## Your assignment
State the count of lines below in which the word "black" appears, and add nothing.

## Provided records

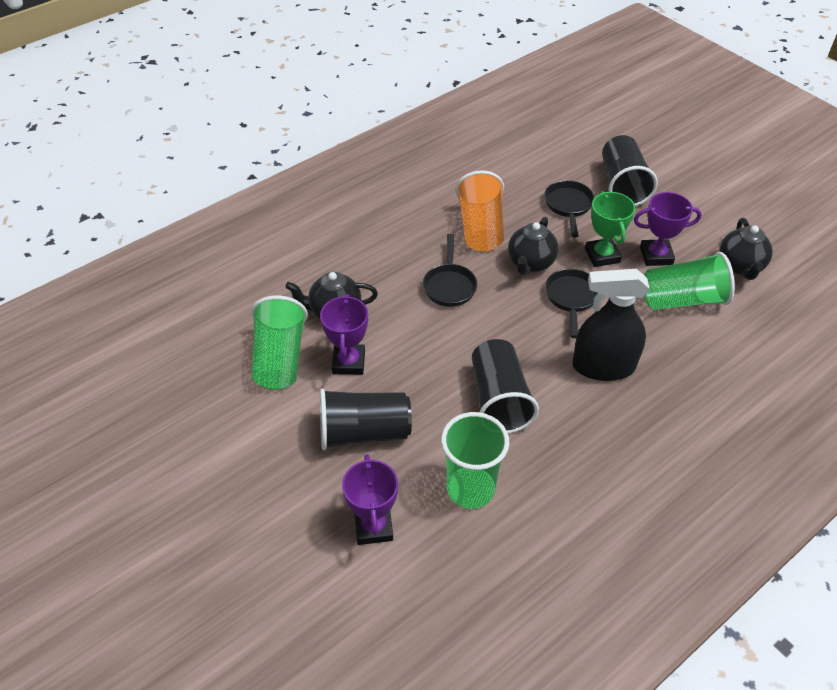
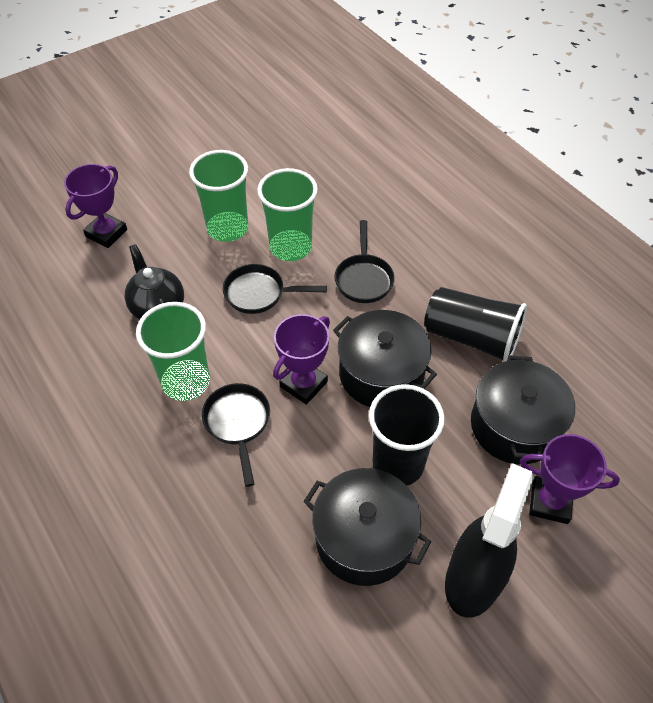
black cup: 3 -> 2
black pot: 0 -> 3
black teapot: 3 -> 1
green trophy: 1 -> 0
orange cup: 1 -> 0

## Solution for this task
3